» Task details
Images do not belong in the copy. Set down all the entries exactly.

(Entries taken from a collection)

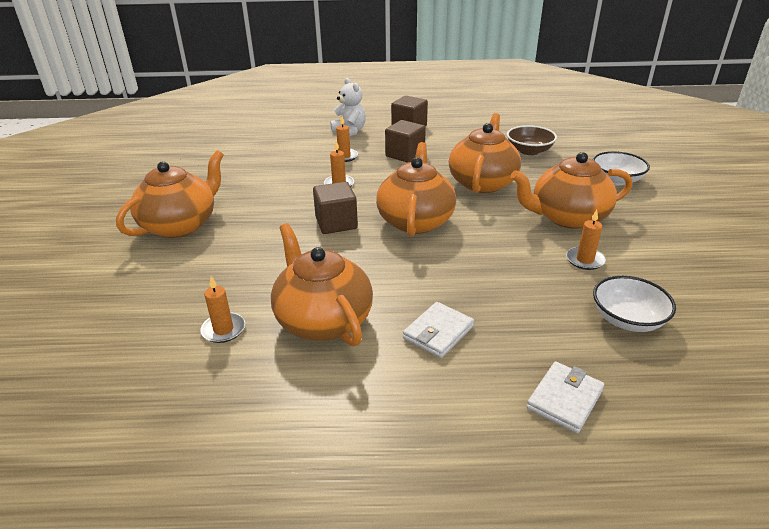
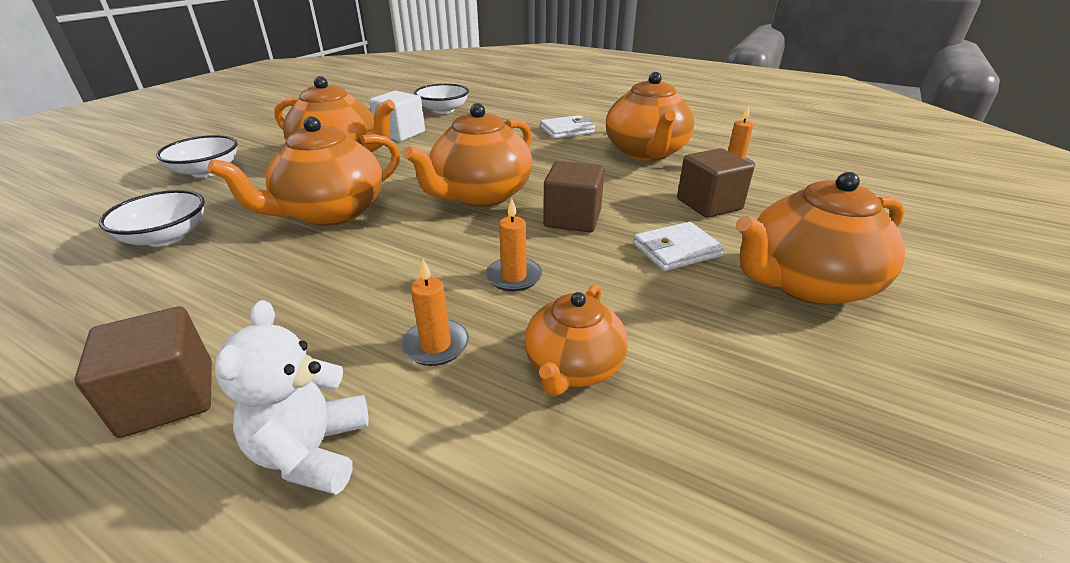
camera: 150 degrees left, 0 degrees up
(286, 165) = (573, 367): none -> orange teapot
(405, 155) = (330, 303): brown cube -> brown cube (709, 204)
(529, 151) = (166, 237): brown bowl -> white bowl
(564, 399) = (533, 101): white wallet -> white wallet (676, 250)
(585, 260) = (400, 134): orange candle -> white cube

» Exercise response
camera: 150 degrees left, 0 degrees up
(286, 165) = (573, 367): none -> orange teapot
(405, 155) = (330, 303): brown cube -> brown cube (709, 204)
(529, 151) = (166, 237): brown bowl -> white bowl
(564, 399) = (533, 101): white wallet -> white wallet (676, 250)
(585, 260) = (400, 134): orange candle -> white cube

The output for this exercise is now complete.